What you need to do » Go through the records below and copy out every line that contains the word "plus".

Information provided »
***
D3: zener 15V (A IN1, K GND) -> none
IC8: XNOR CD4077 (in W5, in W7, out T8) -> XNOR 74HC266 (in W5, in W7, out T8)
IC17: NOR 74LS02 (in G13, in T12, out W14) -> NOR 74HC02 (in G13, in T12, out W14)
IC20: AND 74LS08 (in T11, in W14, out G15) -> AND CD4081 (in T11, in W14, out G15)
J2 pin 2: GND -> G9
***
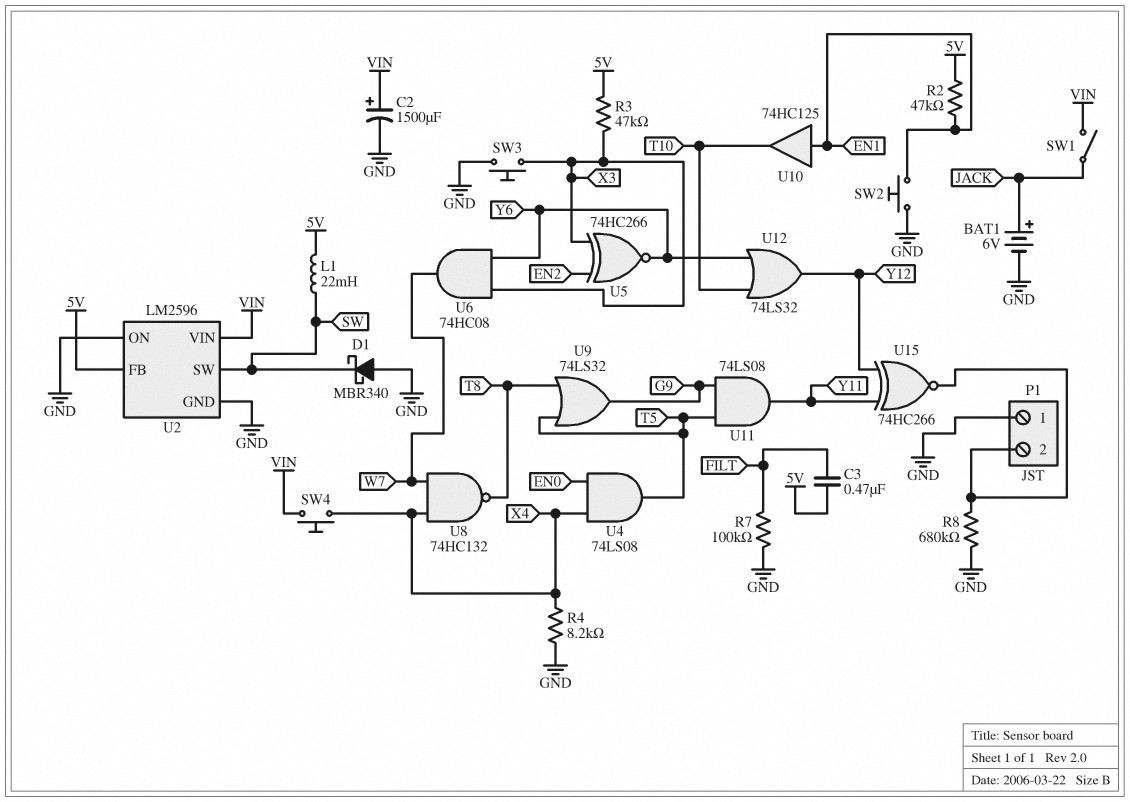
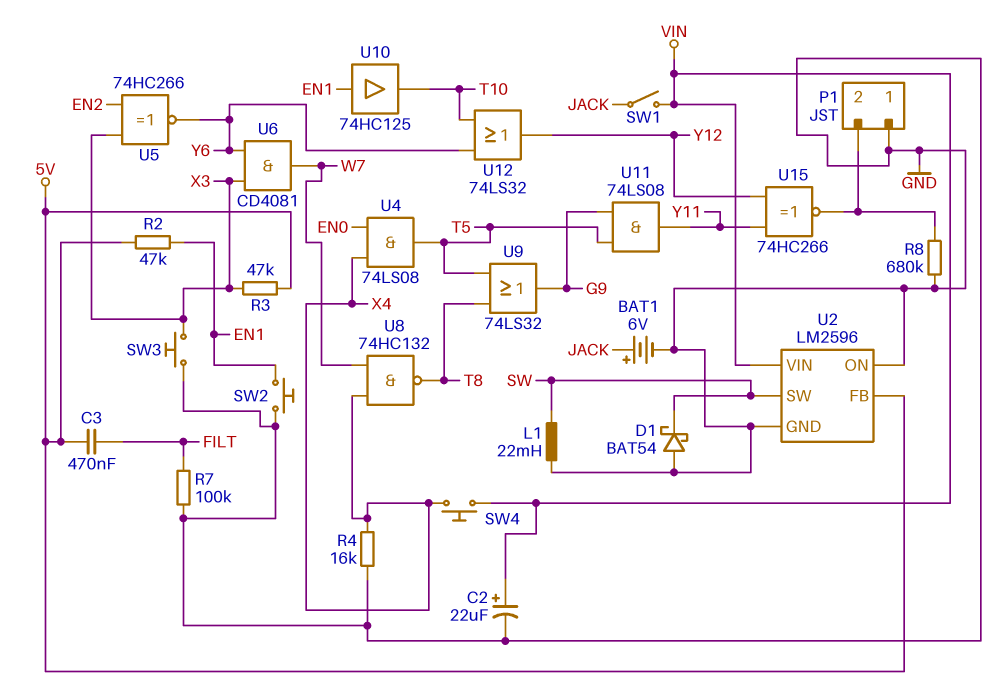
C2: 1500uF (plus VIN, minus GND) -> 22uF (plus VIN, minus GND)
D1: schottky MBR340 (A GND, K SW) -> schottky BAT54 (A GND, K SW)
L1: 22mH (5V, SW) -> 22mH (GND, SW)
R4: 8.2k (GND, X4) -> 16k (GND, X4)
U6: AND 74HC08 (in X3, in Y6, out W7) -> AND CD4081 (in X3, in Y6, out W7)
***
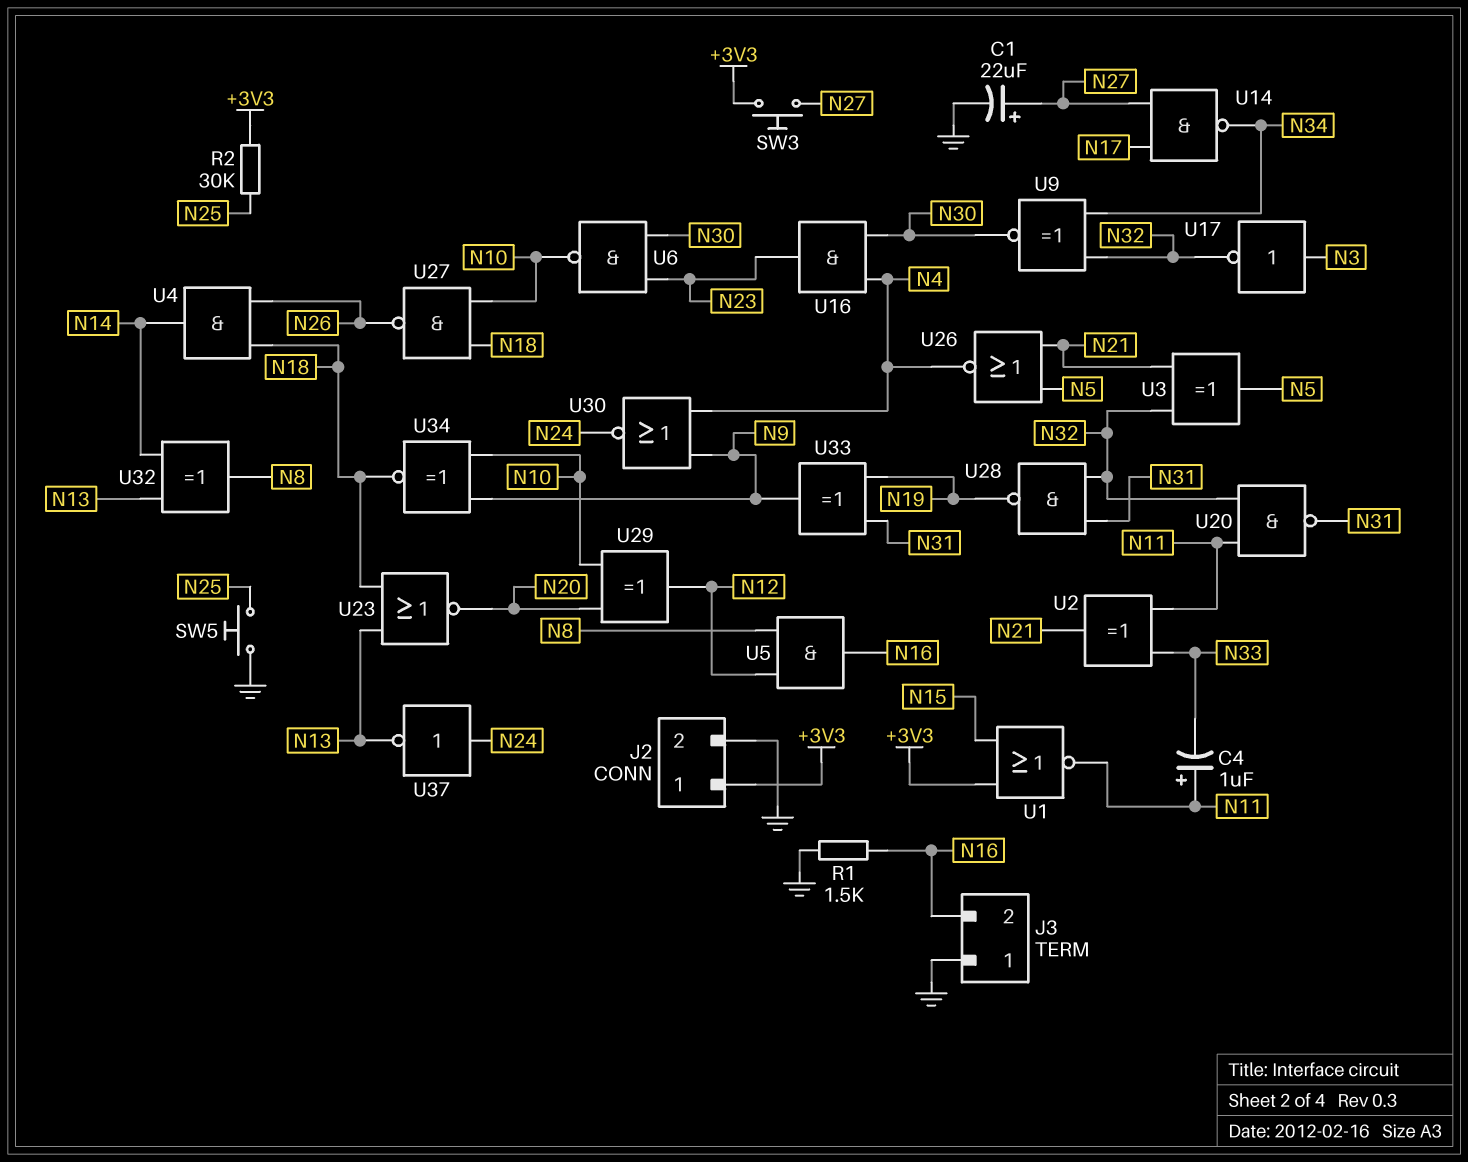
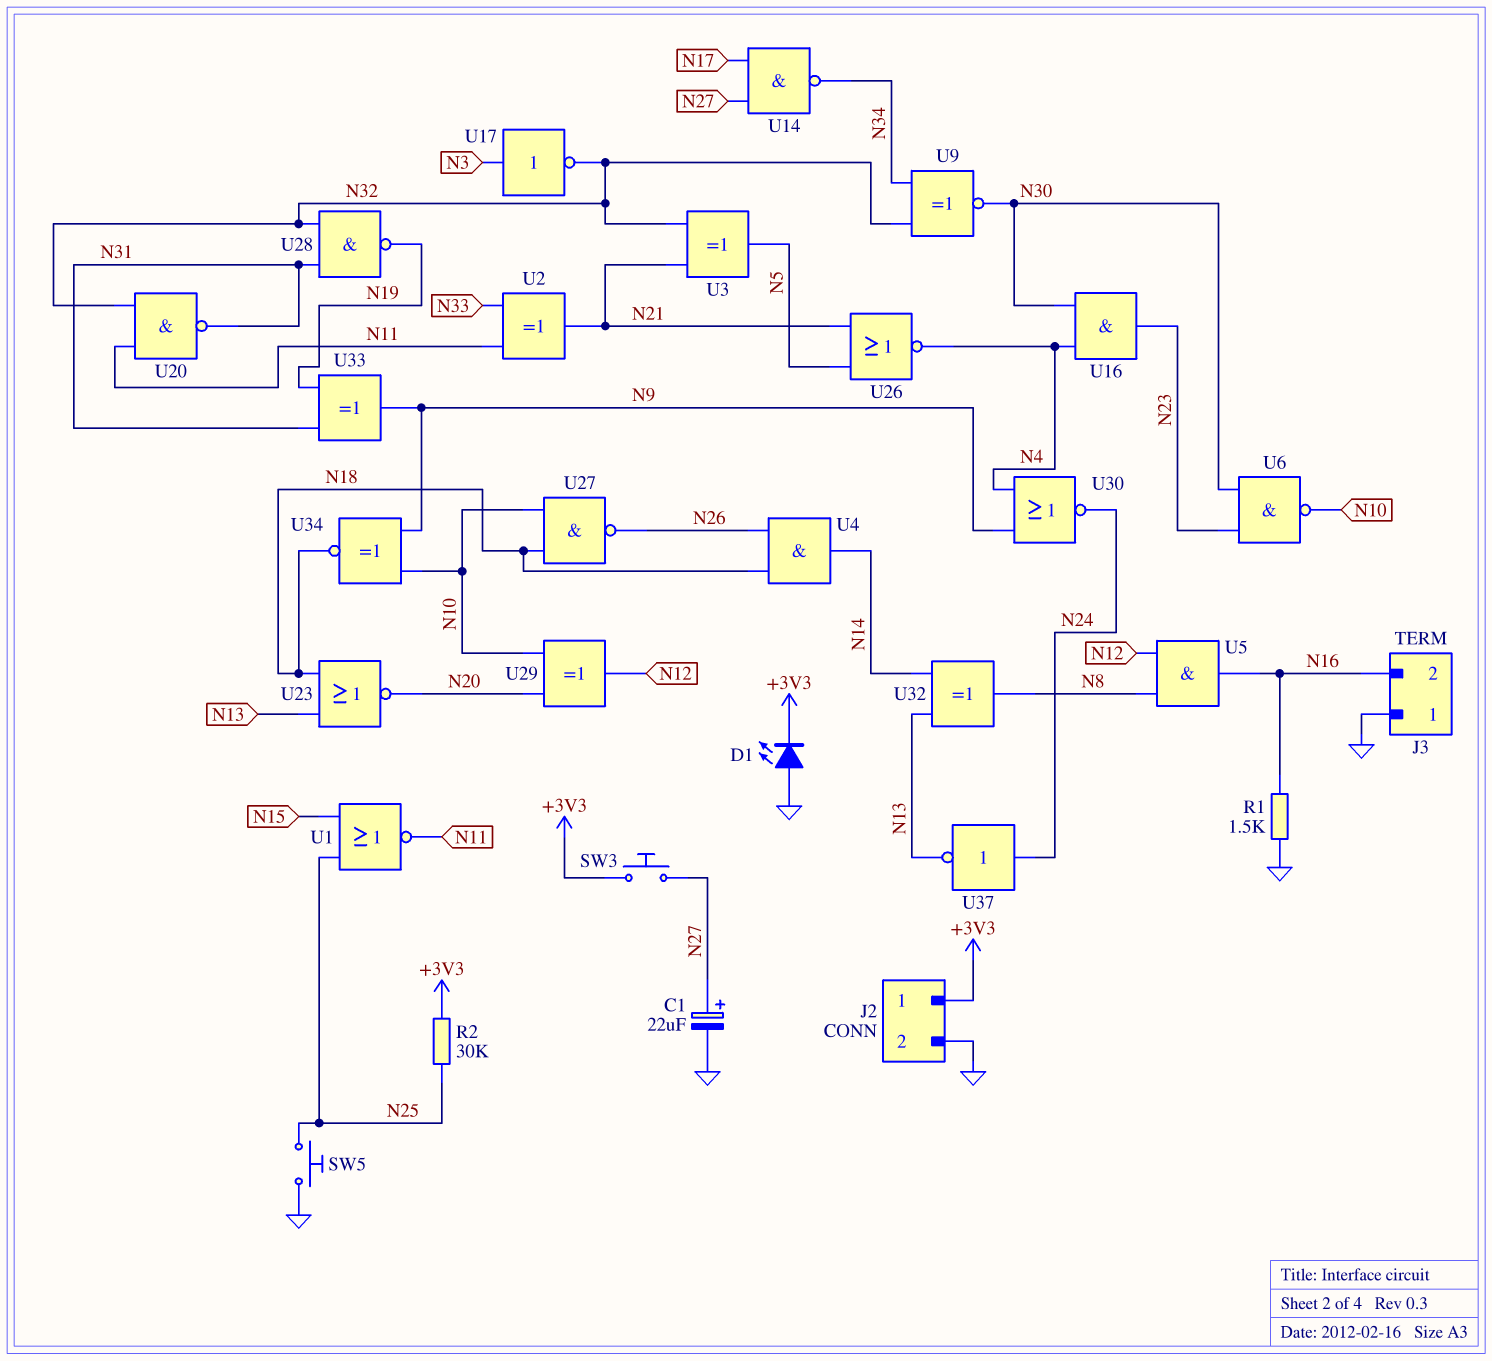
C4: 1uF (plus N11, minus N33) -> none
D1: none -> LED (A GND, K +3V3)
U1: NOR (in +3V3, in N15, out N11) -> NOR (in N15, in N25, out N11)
***
Result of this exercise »
C2: 1500uF (plus VIN, minus GND) -> 22uF (plus VIN, minus GND)
C4: 1uF (plus N11, minus N33) -> none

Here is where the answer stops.